Up to the line containing "R1: none -> 560 (+9V, SIG7)", nothing is kept; from that line through the end of the data below, output every line exactly.

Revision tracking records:
────────────────────────────────────────

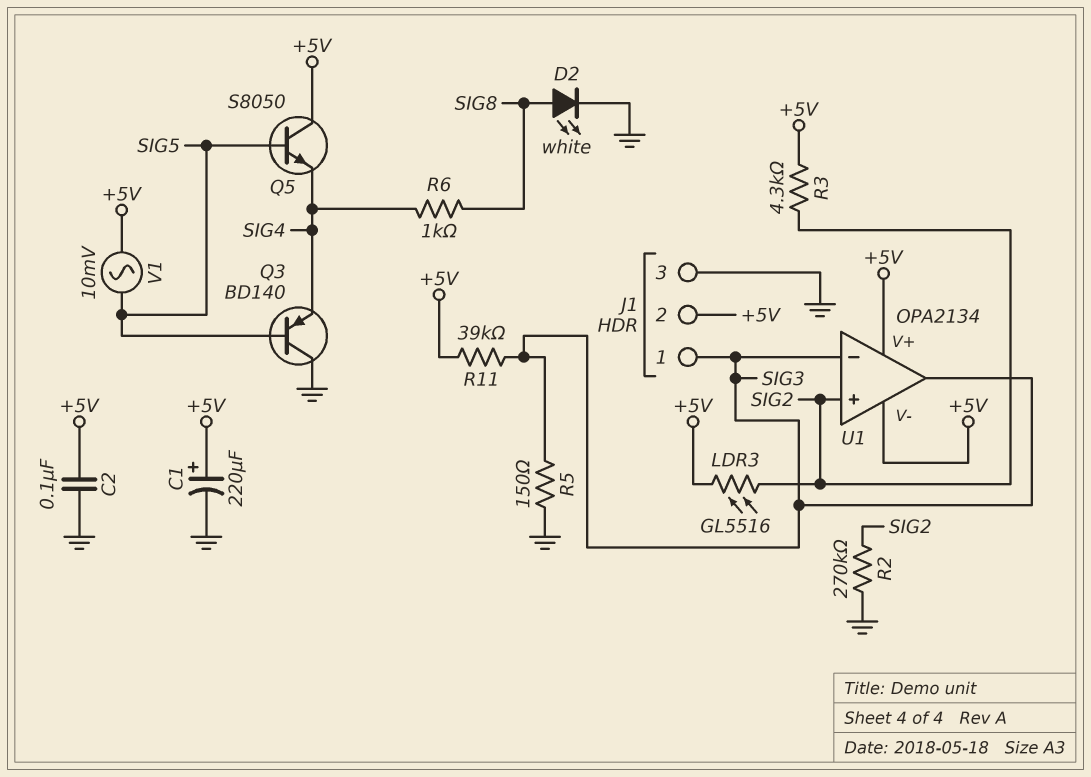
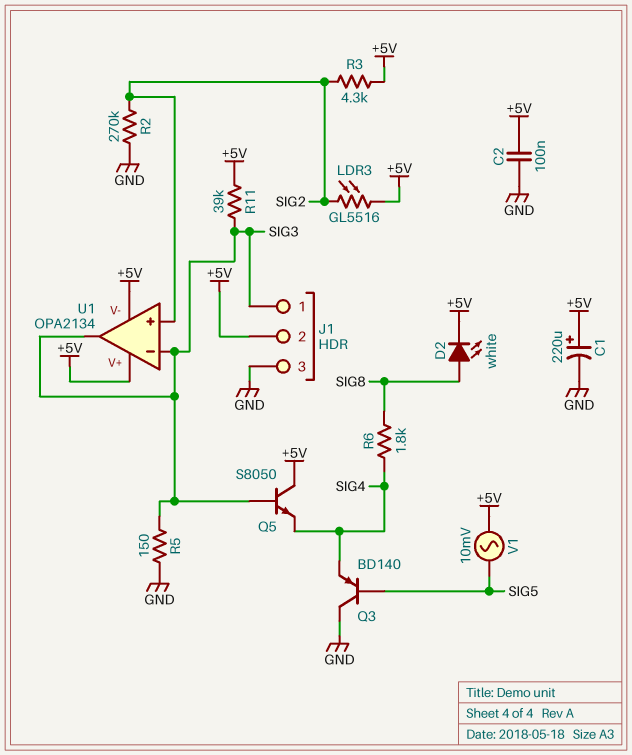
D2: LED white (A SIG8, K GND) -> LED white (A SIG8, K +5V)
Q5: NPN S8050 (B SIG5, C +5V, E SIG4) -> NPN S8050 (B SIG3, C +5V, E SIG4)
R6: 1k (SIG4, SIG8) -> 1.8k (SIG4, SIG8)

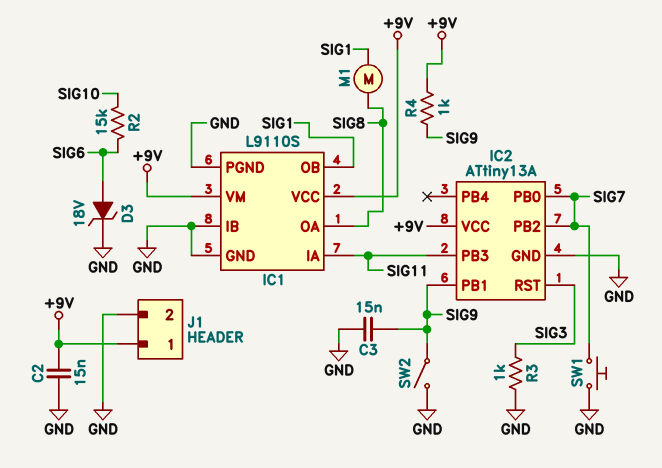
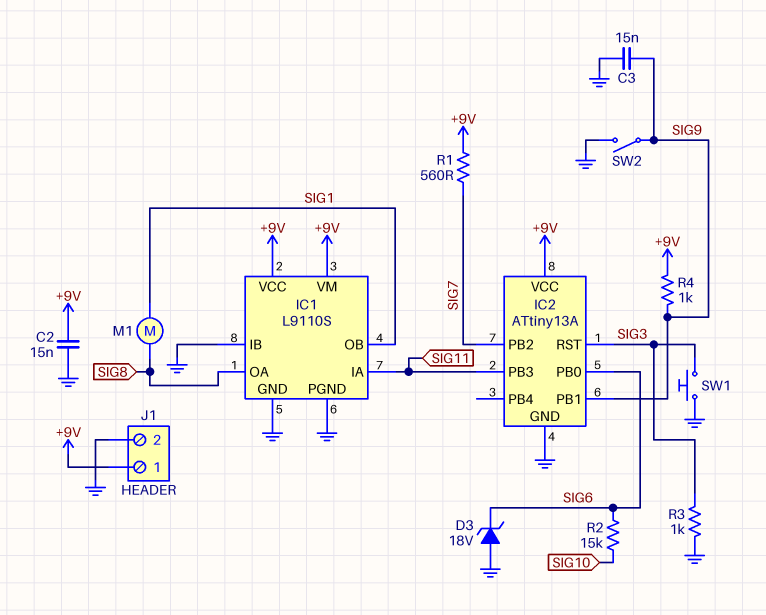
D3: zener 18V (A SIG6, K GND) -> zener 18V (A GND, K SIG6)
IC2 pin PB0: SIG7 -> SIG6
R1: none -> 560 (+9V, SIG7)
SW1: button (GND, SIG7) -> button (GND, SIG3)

────────────────────────────────────────

Answer to this exercise ->
R1: none -> 560 (+9V, SIG7)
SW1: button (GND, SIG7) -> button (GND, SIG3)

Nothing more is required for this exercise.